* REQUIREMENT
Range to reproduce from the entries below: the line with "R204: 15k (EN_N, HEAT) -> 15k (GND, HEAT)", the line with "R205: 8.2k (3V3, EN_N) -> 68k (3V3, EN_N)", and every line in between. Give them exactly and give nothing else.
[[ DATA IN THIS EXERCISE, beginning ]]
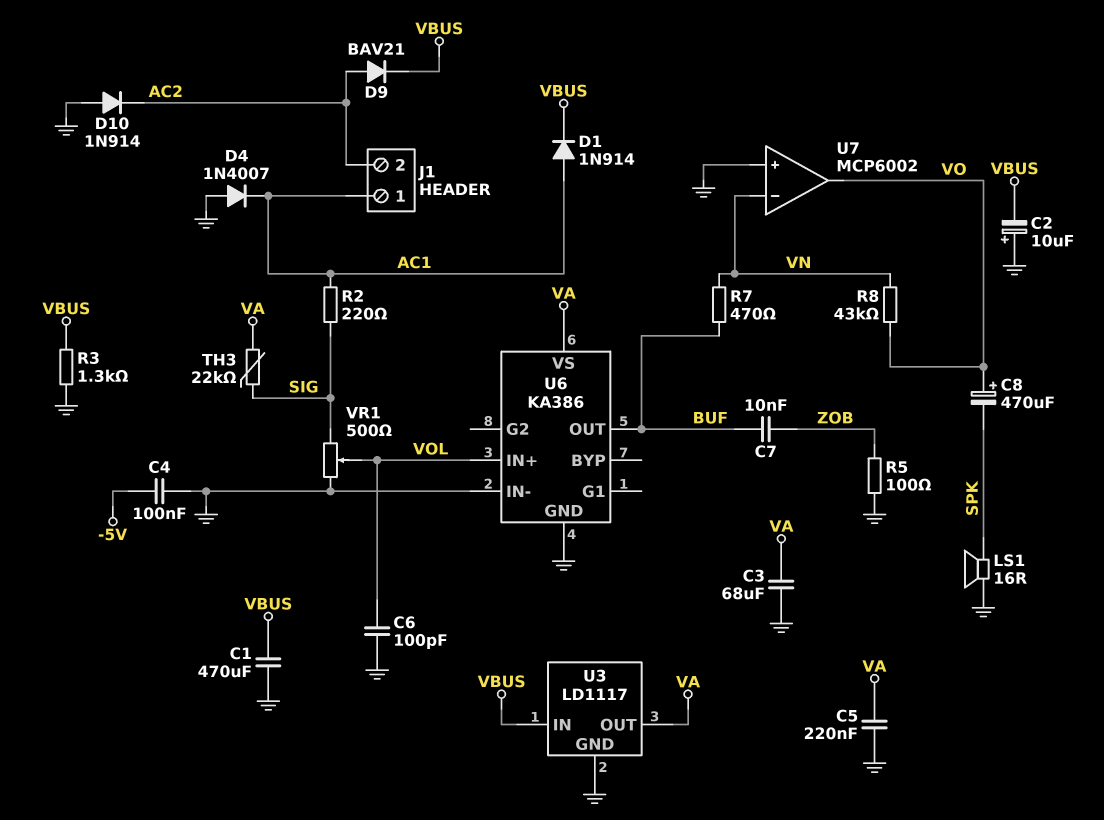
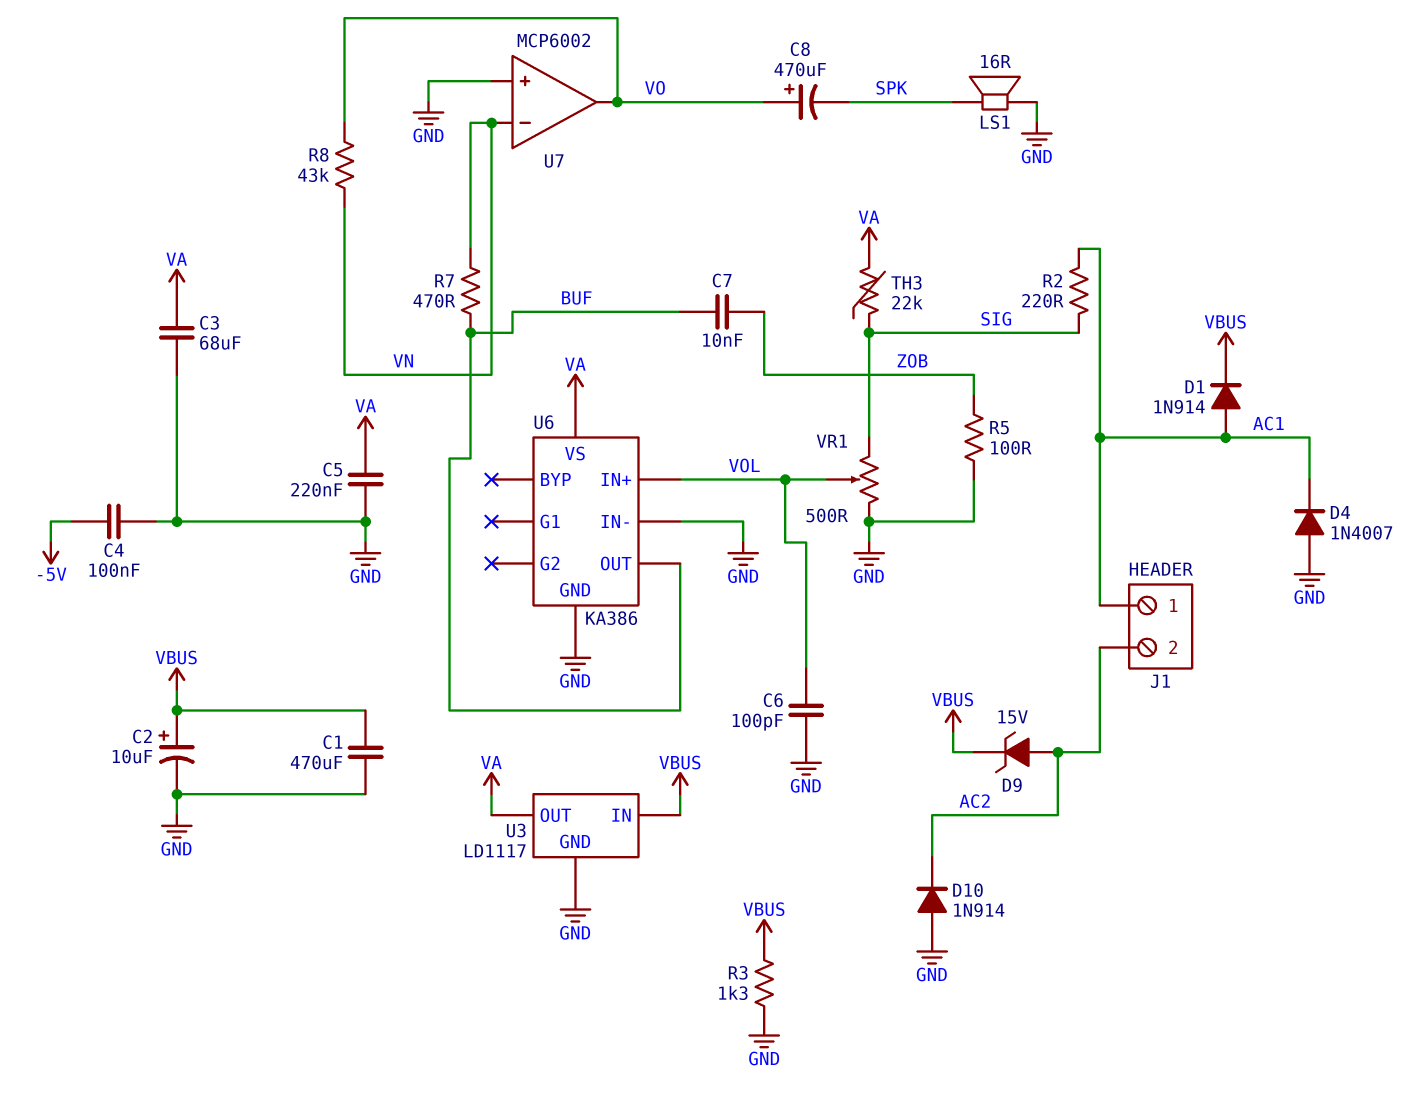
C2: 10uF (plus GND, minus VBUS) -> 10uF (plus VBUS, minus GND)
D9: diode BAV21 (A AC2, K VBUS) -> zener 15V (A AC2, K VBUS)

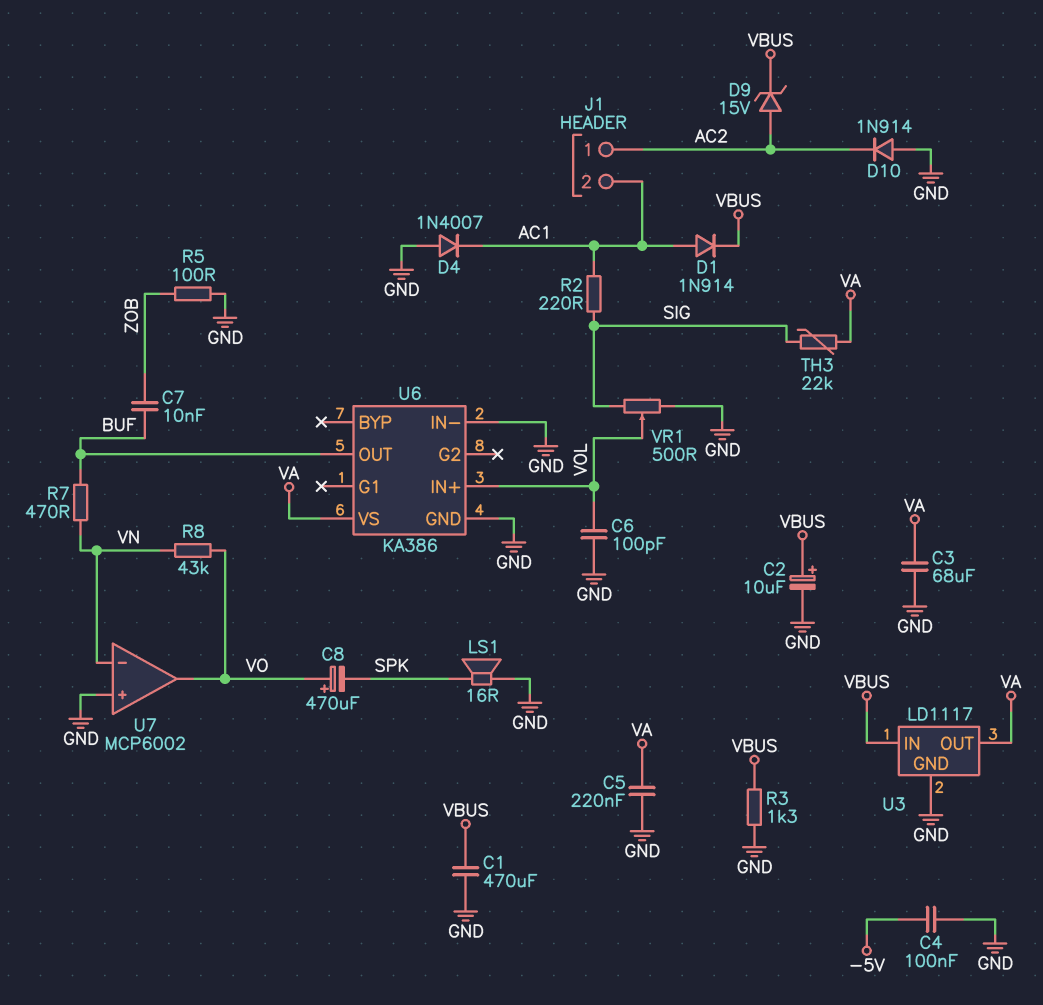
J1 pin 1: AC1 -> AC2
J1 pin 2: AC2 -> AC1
[[ DATA IN THIS EXERCISE, end ]]
[[ DATA IN THIS EXERCISE, beginning ]]
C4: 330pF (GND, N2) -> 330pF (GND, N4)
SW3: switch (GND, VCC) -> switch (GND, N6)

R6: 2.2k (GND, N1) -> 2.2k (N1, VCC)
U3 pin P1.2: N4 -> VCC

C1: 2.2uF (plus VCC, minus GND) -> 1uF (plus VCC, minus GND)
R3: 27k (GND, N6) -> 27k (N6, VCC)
[[ DATA IN THIS EXERCISE, end ]]
[[ DATA IN THIS EXERCISE, beginning ]]
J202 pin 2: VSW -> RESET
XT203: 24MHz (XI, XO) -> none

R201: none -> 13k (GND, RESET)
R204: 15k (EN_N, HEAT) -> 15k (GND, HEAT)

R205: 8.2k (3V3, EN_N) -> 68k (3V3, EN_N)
[[ DATA IN THIS EXERCISE, end ]]
* ANSWER SECTION
R204: 15k (EN_N, HEAT) -> 15k (GND, HEAT)

R205: 8.2k (3V3, EN_N) -> 68k (3V3, EN_N)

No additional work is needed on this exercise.